*** Block opens ***

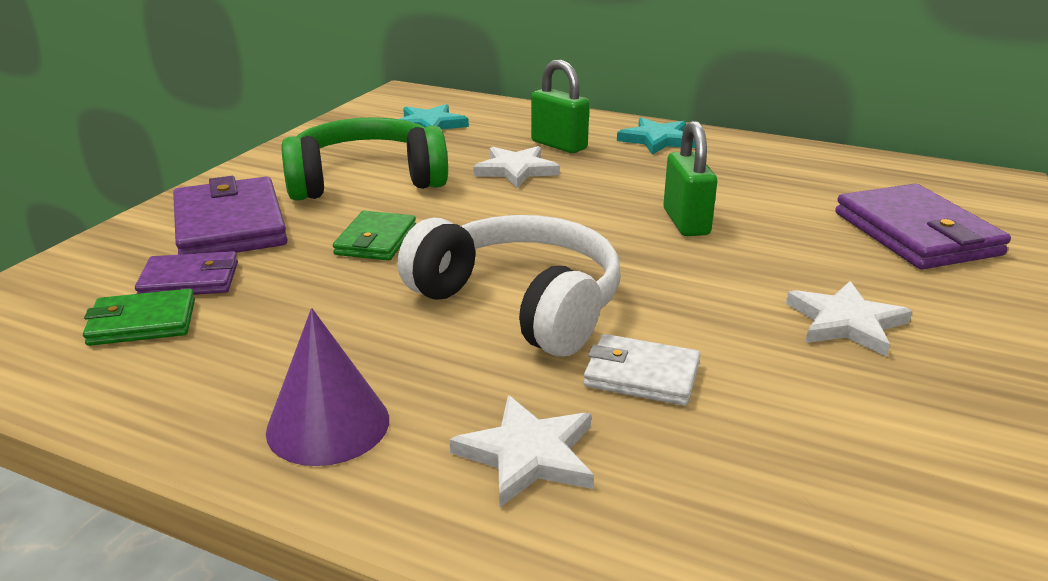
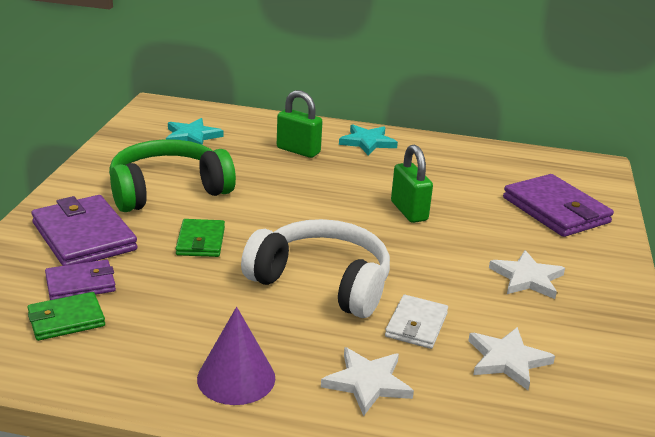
camera: 15 degrees left, 0 degrees up
(516, 170) = (275, 175): white star -> white star (507, 360)
(641, 375) = (416, 325): white wallet -> white wallet turned 75 degrees counterclockwise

*** Block closes ***

> **Activity**
Pictures stay out; everything else in the listing above gets repeated exactly.

> **Answer to the problem**
camera: 15 degrees left, 0 degrees up
(516, 170) = (275, 175): white star -> white star (507, 360)
(641, 375) = (416, 325): white wallet -> white wallet turned 75 degrees counterclockwise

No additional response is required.